Before-and-after object listings:
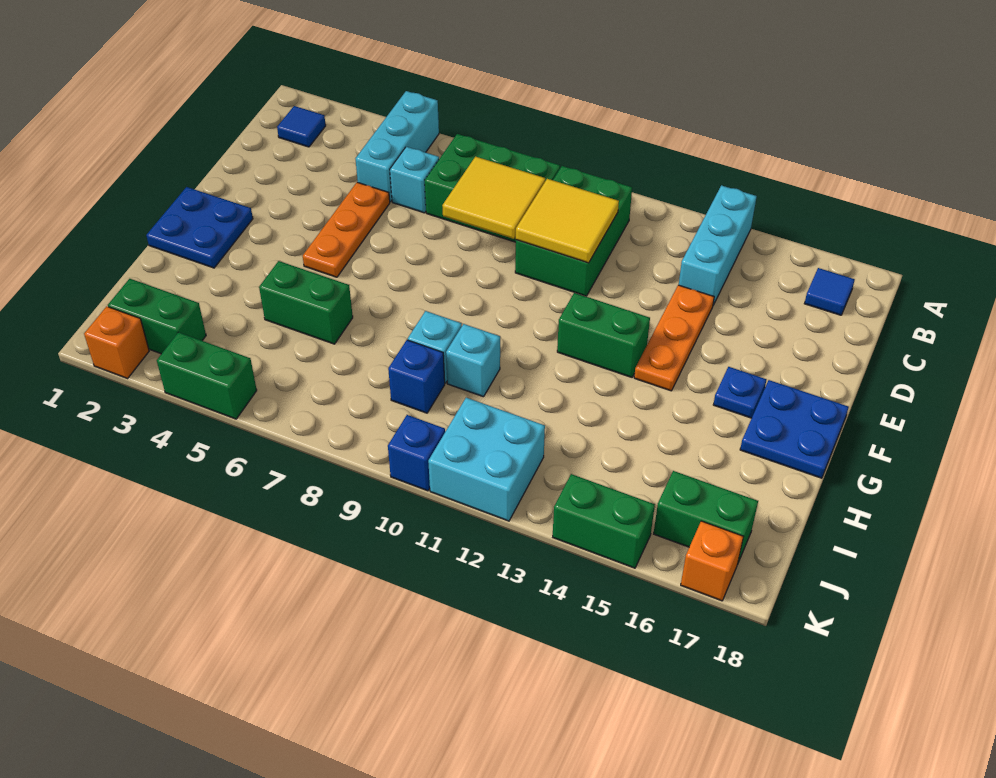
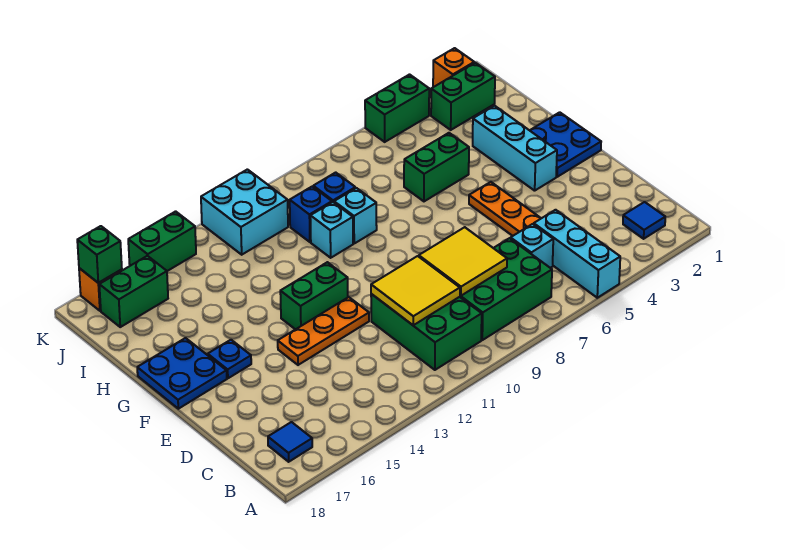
cyan brick A14:C14 level 1 -> cyan brick F3:H3 level 1
orange plate D14:F14 level 1 -> orange plate E12:E14 level 1
blue brick K10 level 1 -> blue brick I10 level 1
none -> green brick K17 level 2

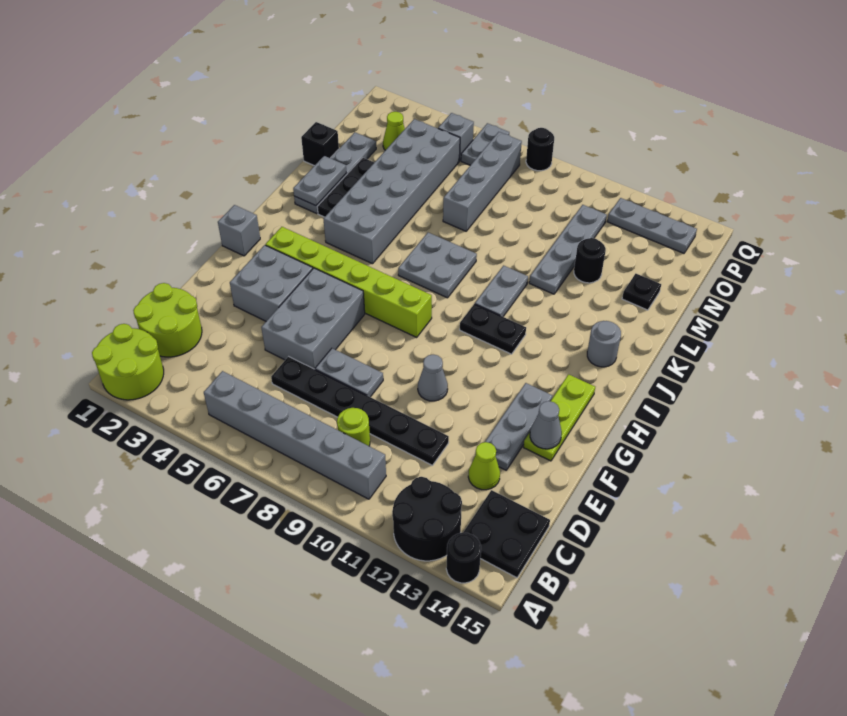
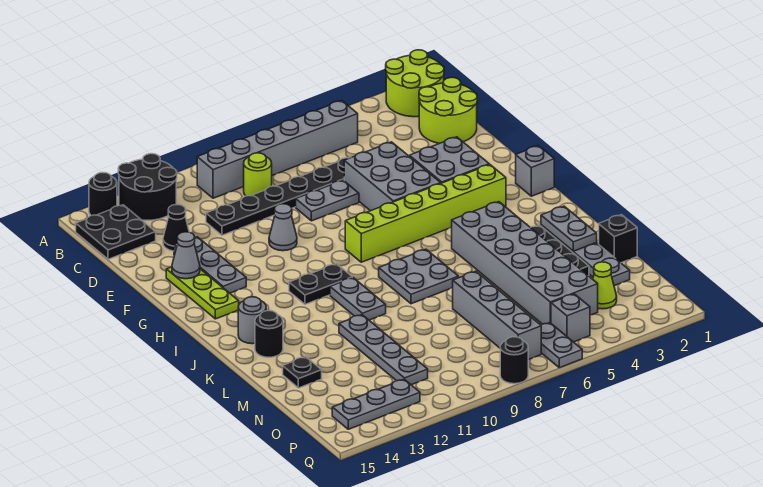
lime cone D13 level 1 -> black cone D13 level 1
black round brick M12 level 1 -> black round brick K14 level 1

__WHAT THIS TASK INVOLVES__. Above are records with pictures; repeat them exactly, but without the pictures.

__TASK OUTPUT__.
cyan brick A14:C14 level 1 -> cyan brick F3:H3 level 1
orange plate D14:F14 level 1 -> orange plate E12:E14 level 1
blue brick K10 level 1 -> blue brick I10 level 1
none -> green brick K17 level 2

lime cone D13 level 1 -> black cone D13 level 1
black round brick M12 level 1 -> black round brick K14 level 1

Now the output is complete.